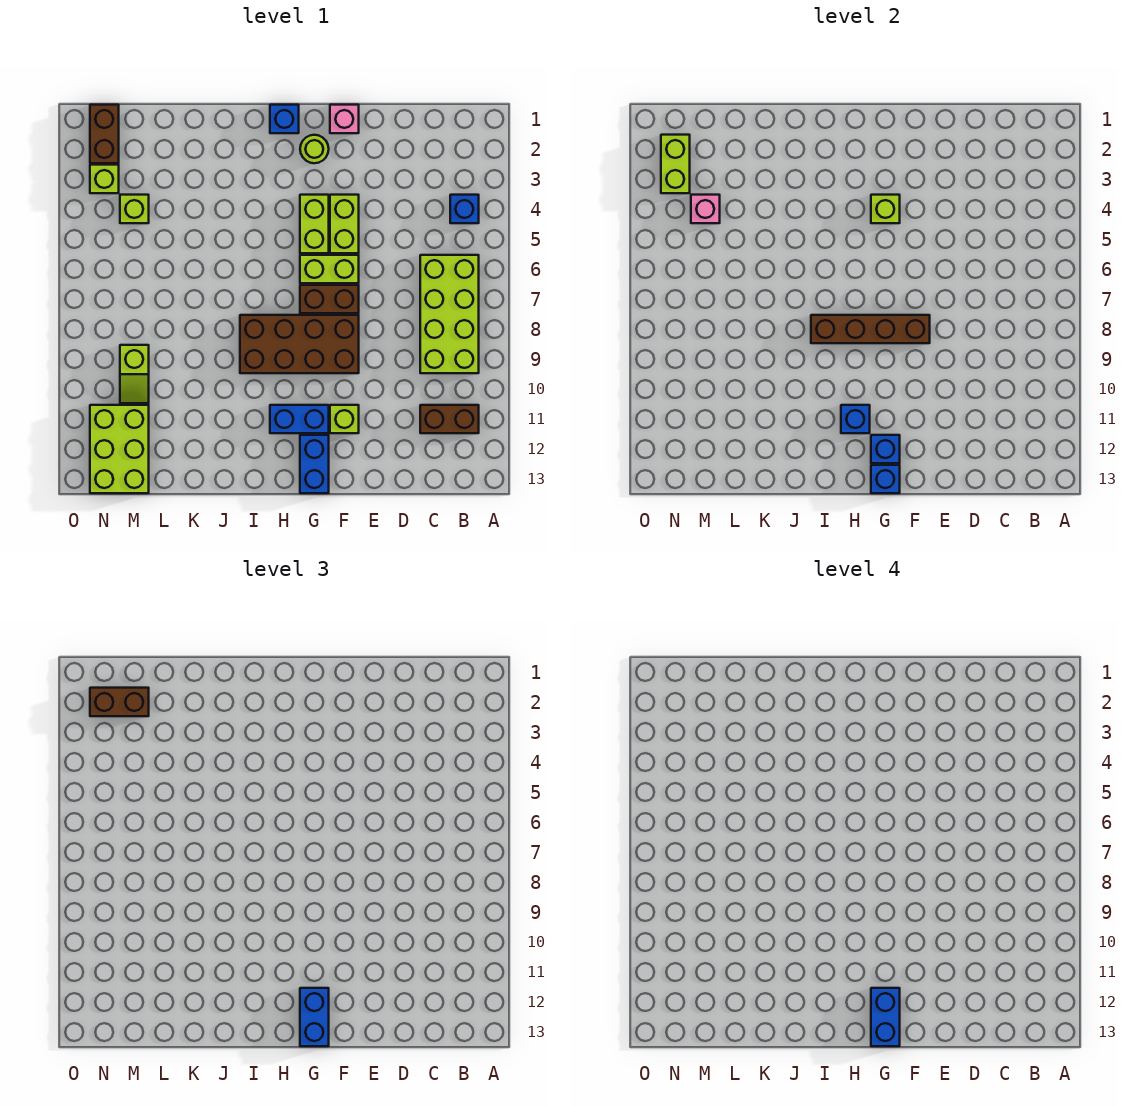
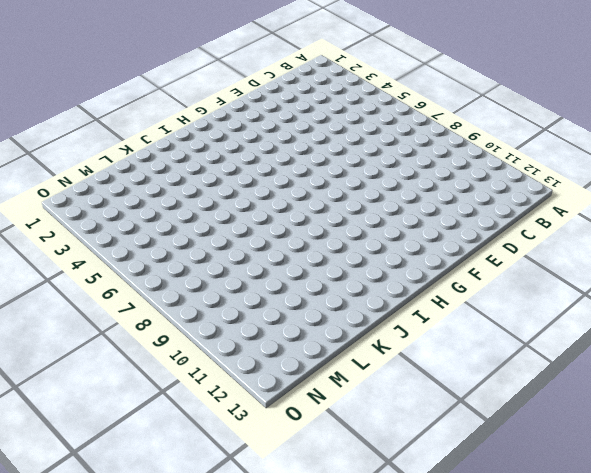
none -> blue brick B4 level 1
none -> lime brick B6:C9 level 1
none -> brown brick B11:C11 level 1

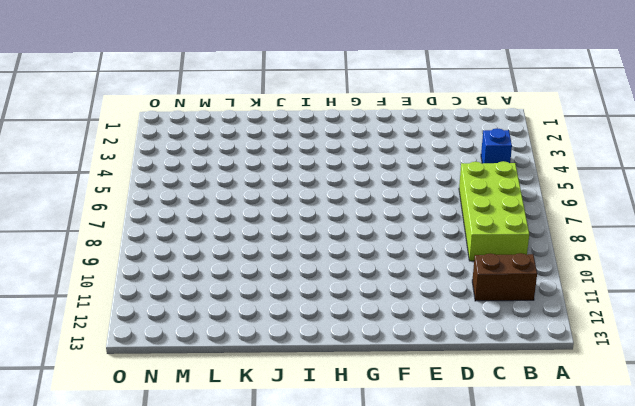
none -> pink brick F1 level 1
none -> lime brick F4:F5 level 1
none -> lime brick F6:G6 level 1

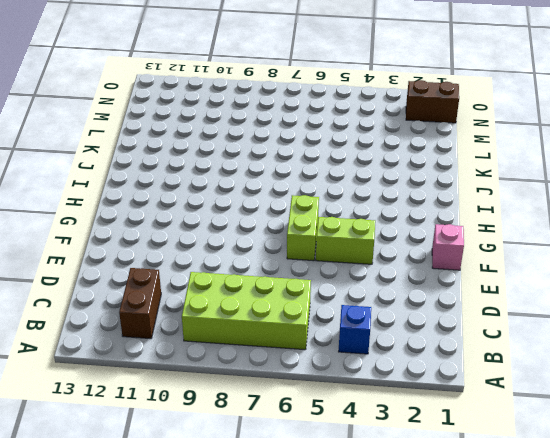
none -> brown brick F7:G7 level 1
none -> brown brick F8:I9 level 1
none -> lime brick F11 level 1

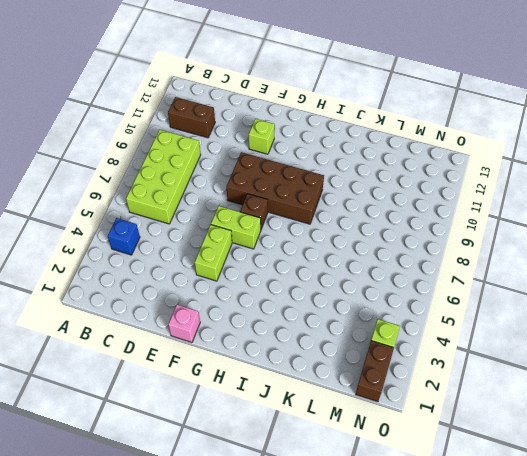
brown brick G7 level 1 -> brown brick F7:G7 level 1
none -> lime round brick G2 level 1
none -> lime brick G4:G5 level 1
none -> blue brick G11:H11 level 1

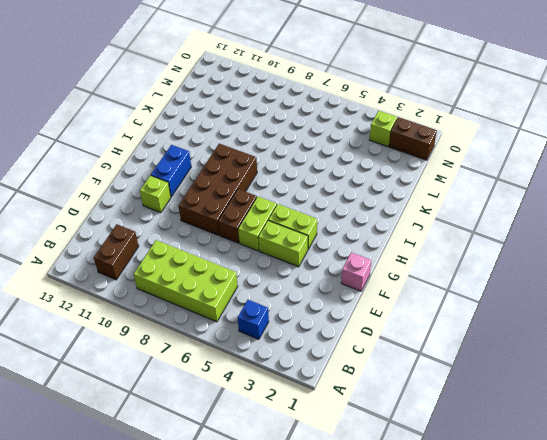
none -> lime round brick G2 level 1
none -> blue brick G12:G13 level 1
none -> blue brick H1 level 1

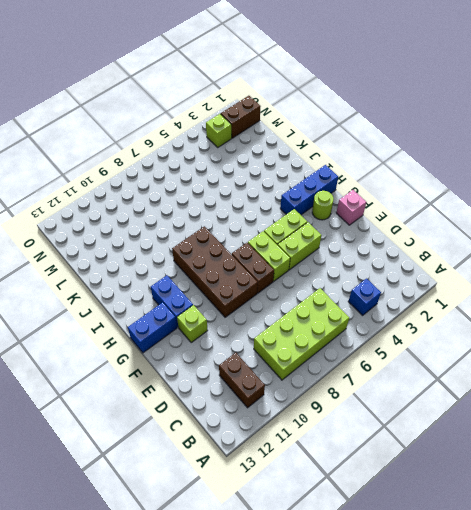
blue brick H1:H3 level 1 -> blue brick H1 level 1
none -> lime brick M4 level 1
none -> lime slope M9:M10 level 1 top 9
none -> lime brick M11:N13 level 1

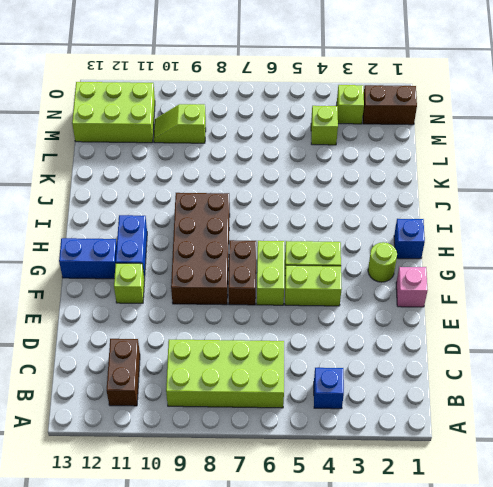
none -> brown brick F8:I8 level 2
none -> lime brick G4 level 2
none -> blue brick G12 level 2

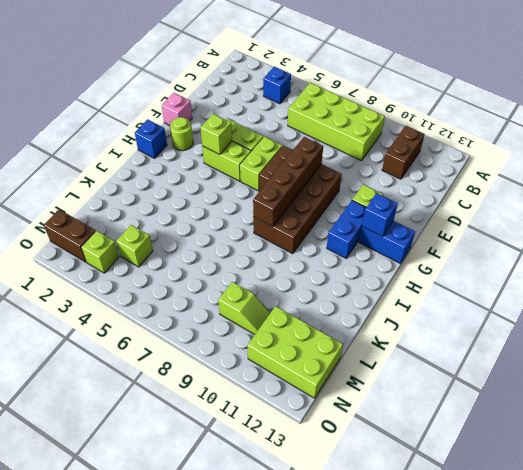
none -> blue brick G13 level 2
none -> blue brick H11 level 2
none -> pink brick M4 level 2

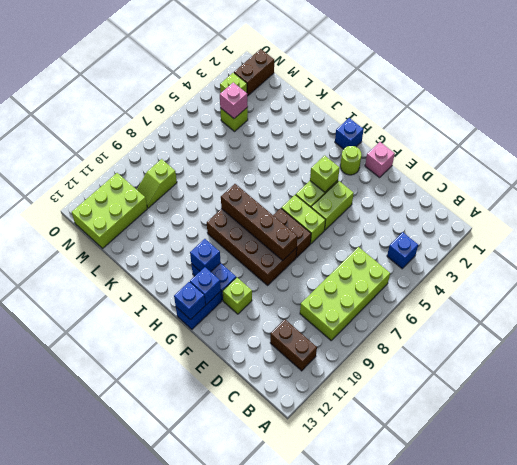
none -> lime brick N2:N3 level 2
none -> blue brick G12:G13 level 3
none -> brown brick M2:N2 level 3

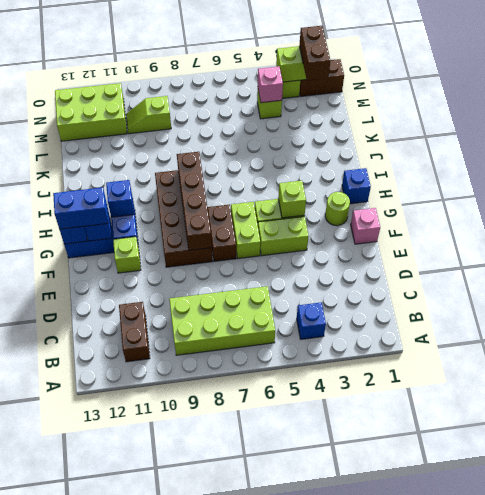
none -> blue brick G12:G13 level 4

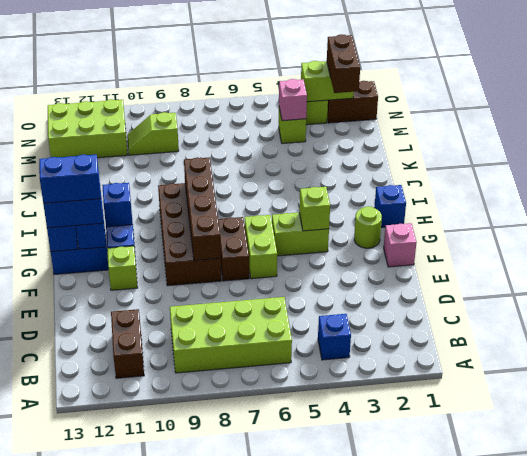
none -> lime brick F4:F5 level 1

▶ What is expected: Everything in the records except the pictures should be retyped exactly.

▶ Task answer:
none -> blue brick B4 level 1
none -> lime brick B6:C9 level 1
none -> brown brick B11:C11 level 1

none -> pink brick F1 level 1
none -> lime brick F4:F5 level 1
none -> lime brick F6:G6 level 1

none -> brown brick F7:G7 level 1
none -> brown brick F8:I9 level 1
none -> lime brick F11 level 1

brown brick G7 level 1 -> brown brick F7:G7 level 1
none -> lime round brick G2 level 1
none -> lime brick G4:G5 level 1
none -> blue brick G11:H11 level 1

none -> lime round brick G2 level 1
none -> blue brick G12:G13 level 1
none -> blue brick H1 level 1

blue brick H1:H3 level 1 -> blue brick H1 level 1
none -> lime brick M4 level 1
none -> lime slope M9:M10 level 1 top 9
none -> lime brick M11:N13 level 1

none -> brown brick F8:I8 level 2
none -> lime brick G4 level 2
none -> blue brick G12 level 2

none -> blue brick G13 level 2
none -> blue brick H11 level 2
none -> pink brick M4 level 2

none -> lime brick N2:N3 level 2
none -> blue brick G12:G13 level 3
none -> brown brick M2:N2 level 3

none -> blue brick G12:G13 level 4

none -> lime brick F4:F5 level 1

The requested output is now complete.